## Work to complete
From the first line to the last, restate the data exactly, leaving out the images.

## Available data

· · ·

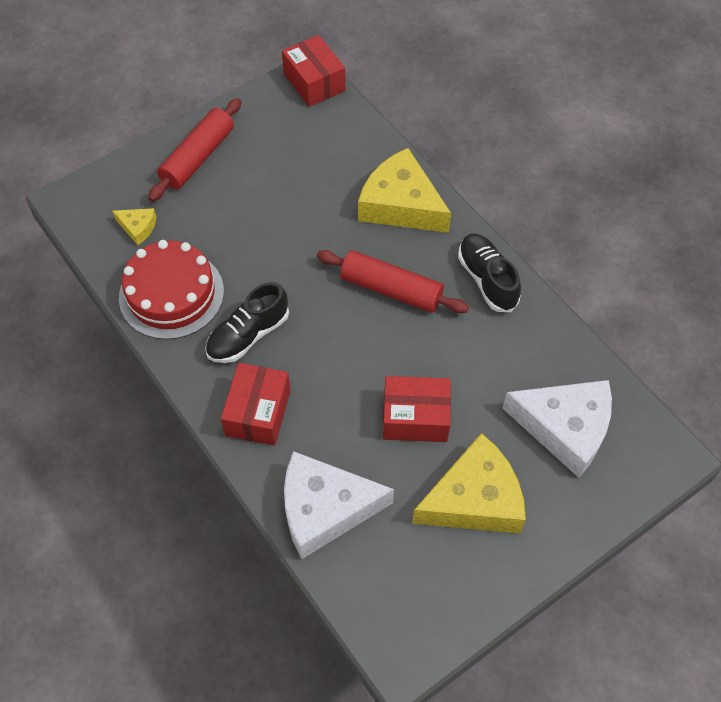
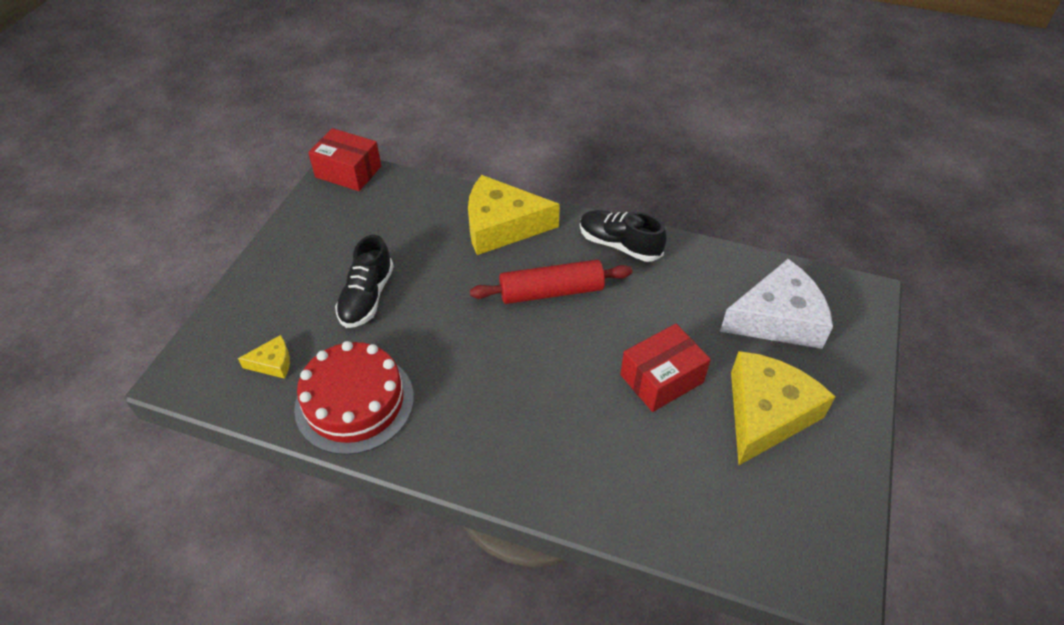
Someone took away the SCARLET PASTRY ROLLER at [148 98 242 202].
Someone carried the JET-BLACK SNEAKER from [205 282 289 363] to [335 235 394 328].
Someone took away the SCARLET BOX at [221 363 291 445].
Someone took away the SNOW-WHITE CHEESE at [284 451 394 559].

· · ·

## Output
Someone took away the SCARLET PASTRY ROLLER at [148 98 242 202].
Someone carried the JET-BLACK SNEAKER from [205 282 289 363] to [335 235 394 328].
Someone took away the SCARLET BOX at [221 363 291 445].
Someone took away the SNOW-WHITE CHEESE at [284 451 394 559].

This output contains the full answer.